TASK OBJECTIVE
Can the lines below, from the one that holds "BT2: 6V (plus" to the very end, be echoed exactly, with both ends included and no pictures?

------------------------------------------------------------------------

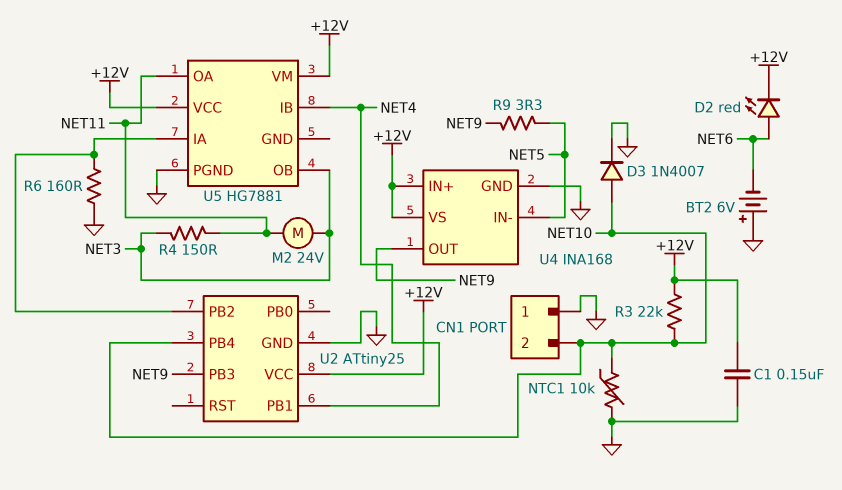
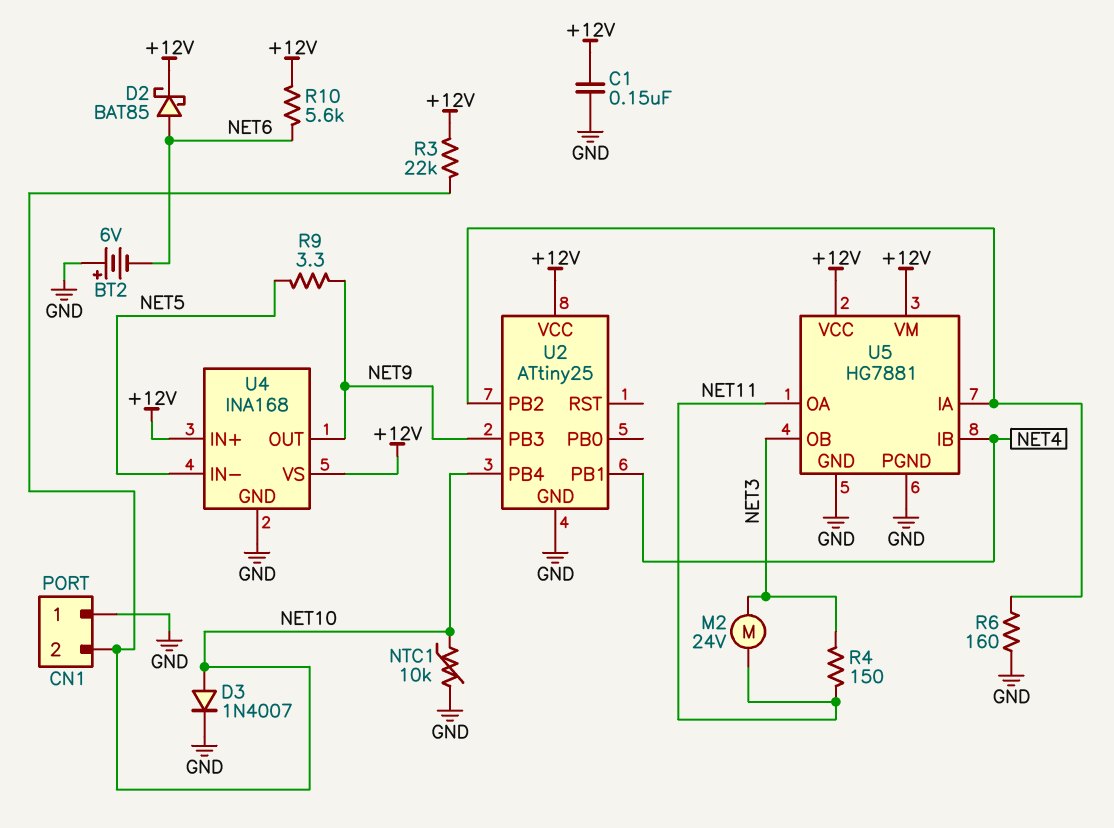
D2: LED red (A NET6, K +12V) -> schottky BAT85 (A NET6, K +12V)
R10: none -> 5.6k (+12V, NET6)
U5 pin GND: none -> GND

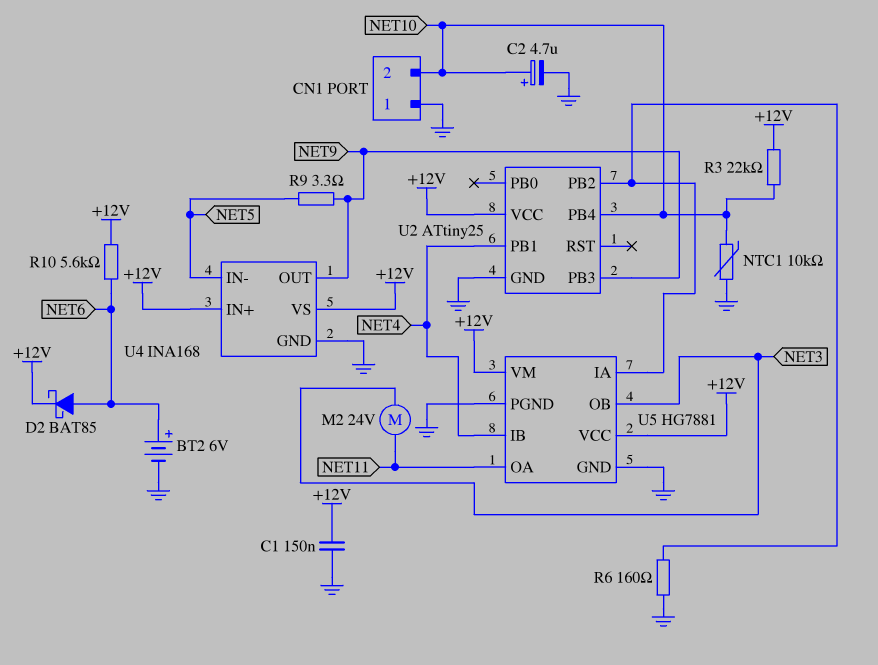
BT2: 6V (plus GND, minus NET6) -> 6V (plus NET6, minus GND)
C2: none -> 4.7uF (plus NET10, minus GND)
D3: diode 1N4007 (A NET10, K GND) -> none
R4: 150 (NET3, NET11) -> none

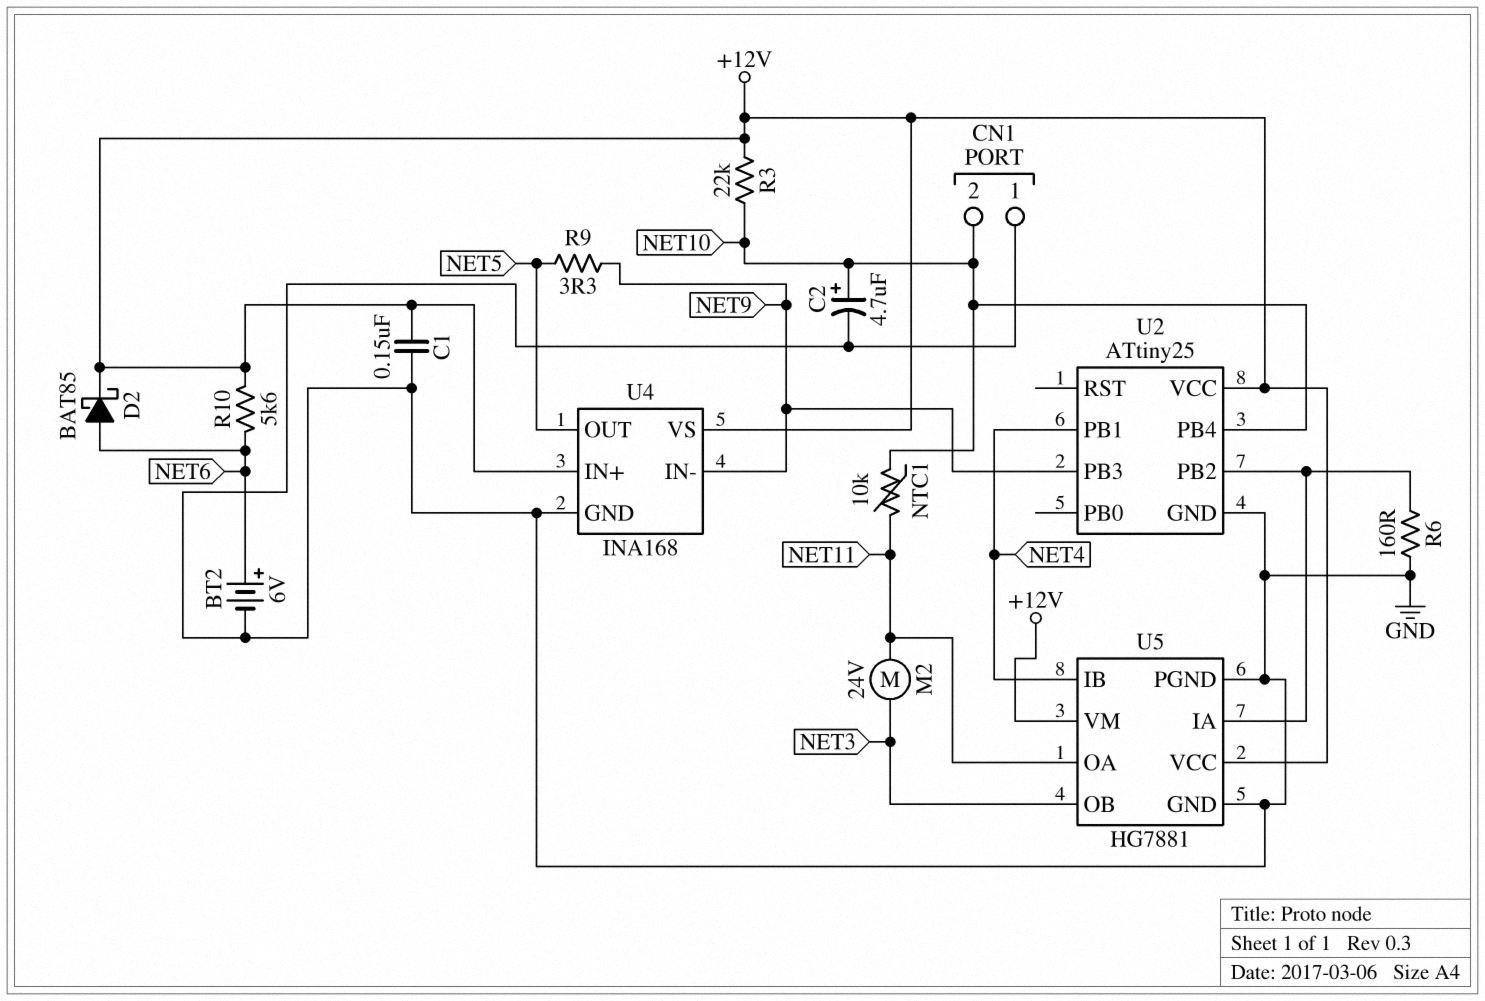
NTC1: 10k (GND, NET10) -> 10k (NET10, NET11)
U4 pin IN-: NET5 -> NET9
U4 pin OUT: NET9 -> NET5

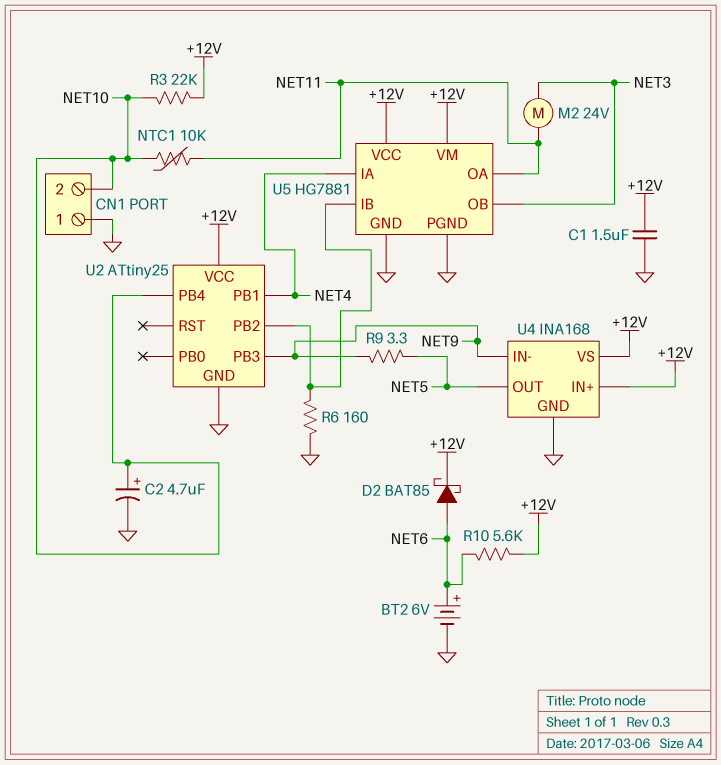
C1: 150nF (+12V, GND) -> 1.5uF (+12V, GND)
U5 pin IA: U2/PB2 -> NET4
U5 pin IB: NET4 -> U2/PB2

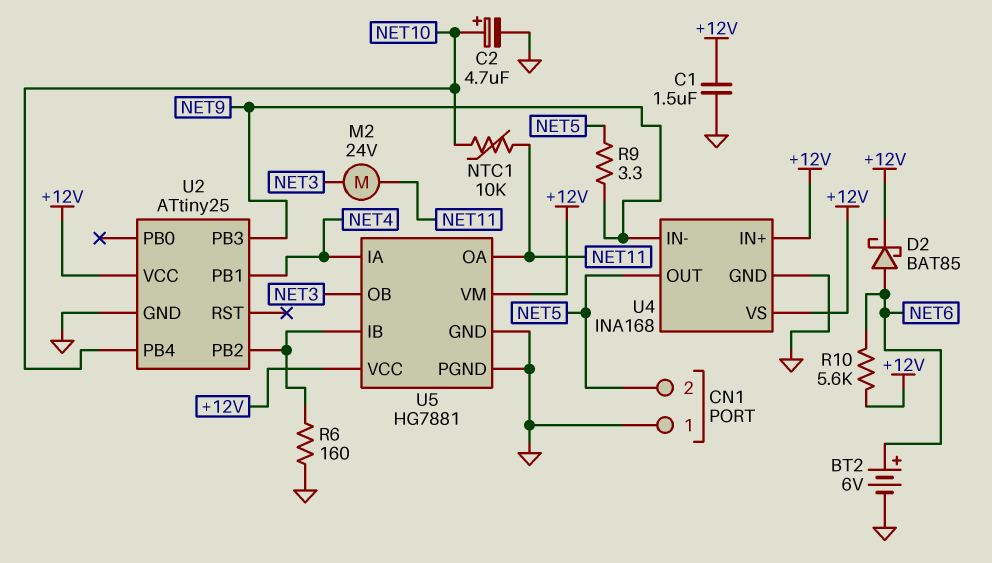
CN1 pin 2: NET10 -> NET5
R3: 22k (+12V, NET10) -> none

------------------------------------------------------------------------

REPLY TO THE TASK
BT2: 6V (plus GND, minus NET6) -> 6V (plus NET6, minus GND)
C2: none -> 4.7uF (plus NET10, minus GND)
D3: diode 1N4007 (A NET10, K GND) -> none
R4: 150 (NET3, NET11) -> none

NTC1: 10k (GND, NET10) -> 10k (NET10, NET11)
U4 pin IN-: NET5 -> NET9
U4 pin OUT: NET9 -> NET5

C1: 150nF (+12V, GND) -> 1.5uF (+12V, GND)
U5 pin IA: U2/PB2 -> NET4
U5 pin IB: NET4 -> U2/PB2

CN1 pin 2: NET10 -> NET5
R3: 22k (+12V, NET10) -> none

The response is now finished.